Dataset extract: Begin

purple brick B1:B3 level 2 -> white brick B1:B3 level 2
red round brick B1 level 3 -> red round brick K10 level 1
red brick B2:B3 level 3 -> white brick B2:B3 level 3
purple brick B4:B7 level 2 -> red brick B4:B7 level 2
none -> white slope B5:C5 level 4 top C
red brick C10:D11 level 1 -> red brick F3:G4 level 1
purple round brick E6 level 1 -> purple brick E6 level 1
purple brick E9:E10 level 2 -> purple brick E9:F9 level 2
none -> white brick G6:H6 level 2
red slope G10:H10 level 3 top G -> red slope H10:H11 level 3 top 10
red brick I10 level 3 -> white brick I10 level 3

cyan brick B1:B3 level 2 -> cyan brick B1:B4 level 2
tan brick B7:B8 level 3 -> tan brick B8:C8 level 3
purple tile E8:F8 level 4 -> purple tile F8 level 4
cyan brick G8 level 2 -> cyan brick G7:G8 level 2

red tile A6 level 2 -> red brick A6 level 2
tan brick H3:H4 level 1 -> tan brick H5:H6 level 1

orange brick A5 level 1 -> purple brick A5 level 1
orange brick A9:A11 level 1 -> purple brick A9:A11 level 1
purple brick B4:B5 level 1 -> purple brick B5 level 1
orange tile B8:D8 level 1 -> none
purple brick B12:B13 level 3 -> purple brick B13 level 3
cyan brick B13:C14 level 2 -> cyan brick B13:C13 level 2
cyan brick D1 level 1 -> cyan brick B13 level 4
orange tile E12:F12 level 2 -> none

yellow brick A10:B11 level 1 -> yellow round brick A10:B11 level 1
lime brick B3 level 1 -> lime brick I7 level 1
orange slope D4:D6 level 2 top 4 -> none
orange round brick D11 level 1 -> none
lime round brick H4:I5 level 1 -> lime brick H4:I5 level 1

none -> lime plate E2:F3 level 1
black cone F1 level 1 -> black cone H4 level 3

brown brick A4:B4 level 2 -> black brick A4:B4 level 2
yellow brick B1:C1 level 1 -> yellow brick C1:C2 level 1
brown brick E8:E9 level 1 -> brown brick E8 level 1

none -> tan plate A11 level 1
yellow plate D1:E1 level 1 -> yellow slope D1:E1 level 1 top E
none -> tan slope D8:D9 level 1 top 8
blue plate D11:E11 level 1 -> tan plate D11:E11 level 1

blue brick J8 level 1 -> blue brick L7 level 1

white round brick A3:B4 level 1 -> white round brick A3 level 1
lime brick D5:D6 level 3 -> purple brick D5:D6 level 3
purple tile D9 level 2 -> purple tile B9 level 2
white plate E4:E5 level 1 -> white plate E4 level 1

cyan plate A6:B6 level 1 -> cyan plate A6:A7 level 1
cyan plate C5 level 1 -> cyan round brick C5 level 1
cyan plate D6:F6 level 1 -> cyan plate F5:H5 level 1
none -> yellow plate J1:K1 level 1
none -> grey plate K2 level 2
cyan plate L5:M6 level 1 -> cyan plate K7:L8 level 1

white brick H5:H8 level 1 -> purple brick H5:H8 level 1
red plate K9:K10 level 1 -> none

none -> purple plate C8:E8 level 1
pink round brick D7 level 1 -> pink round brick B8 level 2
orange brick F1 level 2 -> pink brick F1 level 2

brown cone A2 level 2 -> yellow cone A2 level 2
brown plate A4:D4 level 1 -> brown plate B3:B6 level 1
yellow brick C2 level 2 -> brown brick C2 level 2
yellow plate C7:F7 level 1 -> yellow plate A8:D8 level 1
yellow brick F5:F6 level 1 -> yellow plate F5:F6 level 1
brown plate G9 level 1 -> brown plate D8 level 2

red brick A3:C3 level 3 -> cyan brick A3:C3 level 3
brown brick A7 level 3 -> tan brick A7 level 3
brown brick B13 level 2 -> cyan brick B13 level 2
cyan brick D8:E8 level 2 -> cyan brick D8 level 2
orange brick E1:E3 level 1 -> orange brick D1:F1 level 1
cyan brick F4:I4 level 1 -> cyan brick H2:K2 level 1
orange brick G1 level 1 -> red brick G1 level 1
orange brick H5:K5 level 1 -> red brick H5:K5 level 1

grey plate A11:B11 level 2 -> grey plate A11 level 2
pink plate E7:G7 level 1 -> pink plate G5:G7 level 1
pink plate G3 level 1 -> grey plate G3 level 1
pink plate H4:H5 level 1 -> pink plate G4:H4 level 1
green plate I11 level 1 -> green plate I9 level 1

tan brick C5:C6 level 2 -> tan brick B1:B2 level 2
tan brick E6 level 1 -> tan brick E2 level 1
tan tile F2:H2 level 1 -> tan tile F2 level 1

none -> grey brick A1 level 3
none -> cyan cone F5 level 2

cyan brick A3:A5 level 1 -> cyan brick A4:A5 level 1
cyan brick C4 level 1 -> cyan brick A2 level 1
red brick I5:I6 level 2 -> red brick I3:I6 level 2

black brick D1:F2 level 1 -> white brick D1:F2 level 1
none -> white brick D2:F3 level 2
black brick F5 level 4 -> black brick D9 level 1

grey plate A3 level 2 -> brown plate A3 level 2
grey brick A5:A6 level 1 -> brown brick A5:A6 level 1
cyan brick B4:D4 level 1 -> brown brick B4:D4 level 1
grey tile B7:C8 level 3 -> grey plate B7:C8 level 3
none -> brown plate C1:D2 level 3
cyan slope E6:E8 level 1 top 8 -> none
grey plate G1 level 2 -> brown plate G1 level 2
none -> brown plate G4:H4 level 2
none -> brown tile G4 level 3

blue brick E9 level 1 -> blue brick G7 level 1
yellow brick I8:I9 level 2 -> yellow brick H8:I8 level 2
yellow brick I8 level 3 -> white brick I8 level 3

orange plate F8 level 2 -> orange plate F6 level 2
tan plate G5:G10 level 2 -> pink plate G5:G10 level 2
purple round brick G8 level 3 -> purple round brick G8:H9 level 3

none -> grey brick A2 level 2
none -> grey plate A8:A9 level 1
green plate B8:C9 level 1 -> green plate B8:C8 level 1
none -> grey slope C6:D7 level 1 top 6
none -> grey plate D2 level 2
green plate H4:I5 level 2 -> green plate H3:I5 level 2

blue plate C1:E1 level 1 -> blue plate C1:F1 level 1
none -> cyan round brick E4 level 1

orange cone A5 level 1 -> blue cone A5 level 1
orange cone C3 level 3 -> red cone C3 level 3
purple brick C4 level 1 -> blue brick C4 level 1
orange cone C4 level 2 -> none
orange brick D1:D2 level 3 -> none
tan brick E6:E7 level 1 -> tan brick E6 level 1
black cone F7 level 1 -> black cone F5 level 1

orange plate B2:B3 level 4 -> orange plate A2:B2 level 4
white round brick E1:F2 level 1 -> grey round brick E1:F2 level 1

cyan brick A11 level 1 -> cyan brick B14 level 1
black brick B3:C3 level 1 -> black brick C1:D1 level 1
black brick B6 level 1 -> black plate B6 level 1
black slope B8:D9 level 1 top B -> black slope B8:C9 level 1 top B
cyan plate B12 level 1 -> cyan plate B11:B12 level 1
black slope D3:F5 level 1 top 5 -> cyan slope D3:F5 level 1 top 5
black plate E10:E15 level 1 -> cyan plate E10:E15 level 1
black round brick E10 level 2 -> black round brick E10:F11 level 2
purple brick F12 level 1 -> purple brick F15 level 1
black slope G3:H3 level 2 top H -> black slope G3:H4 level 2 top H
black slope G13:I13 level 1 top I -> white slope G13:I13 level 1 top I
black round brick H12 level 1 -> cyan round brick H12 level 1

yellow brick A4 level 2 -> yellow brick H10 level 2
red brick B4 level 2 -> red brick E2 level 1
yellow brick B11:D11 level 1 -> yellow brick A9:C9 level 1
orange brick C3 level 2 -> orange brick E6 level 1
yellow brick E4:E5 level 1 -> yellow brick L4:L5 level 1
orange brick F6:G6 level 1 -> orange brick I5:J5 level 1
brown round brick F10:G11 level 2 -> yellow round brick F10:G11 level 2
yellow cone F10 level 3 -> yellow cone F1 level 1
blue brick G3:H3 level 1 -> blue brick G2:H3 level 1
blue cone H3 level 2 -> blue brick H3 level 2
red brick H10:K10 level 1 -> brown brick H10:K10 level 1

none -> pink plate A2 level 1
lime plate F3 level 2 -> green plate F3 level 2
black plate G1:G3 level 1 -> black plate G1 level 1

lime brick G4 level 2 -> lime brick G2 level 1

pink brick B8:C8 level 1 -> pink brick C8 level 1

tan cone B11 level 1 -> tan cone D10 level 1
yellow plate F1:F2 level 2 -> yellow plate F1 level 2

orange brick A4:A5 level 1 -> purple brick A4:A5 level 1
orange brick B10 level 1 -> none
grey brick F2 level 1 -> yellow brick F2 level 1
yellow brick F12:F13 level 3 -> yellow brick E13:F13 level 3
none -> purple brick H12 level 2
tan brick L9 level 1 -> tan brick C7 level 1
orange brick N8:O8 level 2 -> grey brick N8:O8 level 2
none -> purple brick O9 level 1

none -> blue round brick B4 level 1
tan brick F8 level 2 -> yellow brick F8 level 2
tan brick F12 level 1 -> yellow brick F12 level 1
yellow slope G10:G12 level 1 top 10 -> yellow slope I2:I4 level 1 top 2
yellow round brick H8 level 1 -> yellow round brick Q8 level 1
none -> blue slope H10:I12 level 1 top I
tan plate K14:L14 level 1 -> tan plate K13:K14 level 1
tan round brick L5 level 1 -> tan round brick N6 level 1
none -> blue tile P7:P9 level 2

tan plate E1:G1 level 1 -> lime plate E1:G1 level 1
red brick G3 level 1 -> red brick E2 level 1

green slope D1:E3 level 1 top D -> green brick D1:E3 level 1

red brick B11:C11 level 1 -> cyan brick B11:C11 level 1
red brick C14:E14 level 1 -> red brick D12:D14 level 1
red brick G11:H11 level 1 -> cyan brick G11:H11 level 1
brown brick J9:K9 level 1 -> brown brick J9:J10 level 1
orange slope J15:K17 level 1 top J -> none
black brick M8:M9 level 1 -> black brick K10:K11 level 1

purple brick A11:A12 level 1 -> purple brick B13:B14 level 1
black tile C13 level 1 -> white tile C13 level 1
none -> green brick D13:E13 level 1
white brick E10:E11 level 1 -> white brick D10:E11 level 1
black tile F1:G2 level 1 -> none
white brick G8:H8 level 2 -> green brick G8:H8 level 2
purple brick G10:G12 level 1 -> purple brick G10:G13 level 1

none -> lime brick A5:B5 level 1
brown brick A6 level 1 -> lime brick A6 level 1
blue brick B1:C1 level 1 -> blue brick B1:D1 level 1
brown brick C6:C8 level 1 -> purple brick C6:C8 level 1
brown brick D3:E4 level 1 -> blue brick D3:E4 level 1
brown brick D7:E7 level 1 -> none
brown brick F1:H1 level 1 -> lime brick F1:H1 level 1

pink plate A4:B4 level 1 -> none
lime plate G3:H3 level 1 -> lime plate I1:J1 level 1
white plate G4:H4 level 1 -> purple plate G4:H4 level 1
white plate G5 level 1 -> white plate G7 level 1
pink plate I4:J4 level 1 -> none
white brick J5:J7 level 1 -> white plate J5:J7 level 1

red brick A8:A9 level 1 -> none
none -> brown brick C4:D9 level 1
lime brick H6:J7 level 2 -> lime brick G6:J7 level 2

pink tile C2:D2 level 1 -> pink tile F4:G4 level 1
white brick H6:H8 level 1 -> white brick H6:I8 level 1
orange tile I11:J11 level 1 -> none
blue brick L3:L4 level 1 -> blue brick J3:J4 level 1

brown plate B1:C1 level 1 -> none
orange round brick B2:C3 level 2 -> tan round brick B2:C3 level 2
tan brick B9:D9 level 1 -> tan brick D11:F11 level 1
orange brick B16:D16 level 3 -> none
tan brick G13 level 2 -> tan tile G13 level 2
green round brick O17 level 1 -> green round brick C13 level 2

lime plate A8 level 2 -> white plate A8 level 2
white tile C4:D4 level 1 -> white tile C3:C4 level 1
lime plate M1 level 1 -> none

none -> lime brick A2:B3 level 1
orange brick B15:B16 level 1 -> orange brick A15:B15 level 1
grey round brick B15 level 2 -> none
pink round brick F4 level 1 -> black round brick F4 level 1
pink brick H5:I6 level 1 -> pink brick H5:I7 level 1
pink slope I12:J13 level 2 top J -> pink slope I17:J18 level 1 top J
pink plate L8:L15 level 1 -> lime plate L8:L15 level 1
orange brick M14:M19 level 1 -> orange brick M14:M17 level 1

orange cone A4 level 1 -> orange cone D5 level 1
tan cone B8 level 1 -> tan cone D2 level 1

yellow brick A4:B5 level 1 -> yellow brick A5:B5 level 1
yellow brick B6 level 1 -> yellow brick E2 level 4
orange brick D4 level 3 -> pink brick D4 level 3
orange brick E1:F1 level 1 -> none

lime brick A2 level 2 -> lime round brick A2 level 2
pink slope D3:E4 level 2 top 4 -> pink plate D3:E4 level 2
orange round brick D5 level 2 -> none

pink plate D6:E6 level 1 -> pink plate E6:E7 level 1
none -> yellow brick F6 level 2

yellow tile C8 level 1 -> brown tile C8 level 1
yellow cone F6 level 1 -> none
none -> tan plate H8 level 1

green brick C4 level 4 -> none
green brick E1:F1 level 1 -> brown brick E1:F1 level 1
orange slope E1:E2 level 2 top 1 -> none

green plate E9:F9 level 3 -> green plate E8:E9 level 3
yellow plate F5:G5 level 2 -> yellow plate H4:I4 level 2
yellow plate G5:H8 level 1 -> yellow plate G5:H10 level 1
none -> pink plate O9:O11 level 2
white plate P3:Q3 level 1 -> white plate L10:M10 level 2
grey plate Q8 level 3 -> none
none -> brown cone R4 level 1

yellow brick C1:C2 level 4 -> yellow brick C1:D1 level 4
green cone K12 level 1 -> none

Dataset extract: End

▶ **Task instructions**:
Would you set down, word for word, the lines from the opening of the entries above through the line with "red brick C10:D11", both included, and no others?

▶ **Reply to the task**:
purple brick B1:B3 level 2 -> white brick B1:B3 level 2
red round brick B1 level 3 -> red round brick K10 level 1
red brick B2:B3 level 3 -> white brick B2:B3 level 3
purple brick B4:B7 level 2 -> red brick B4:B7 level 2
none -> white slope B5:C5 level 4 top C
red brick C10:D11 level 1 -> red brick F3:G4 level 1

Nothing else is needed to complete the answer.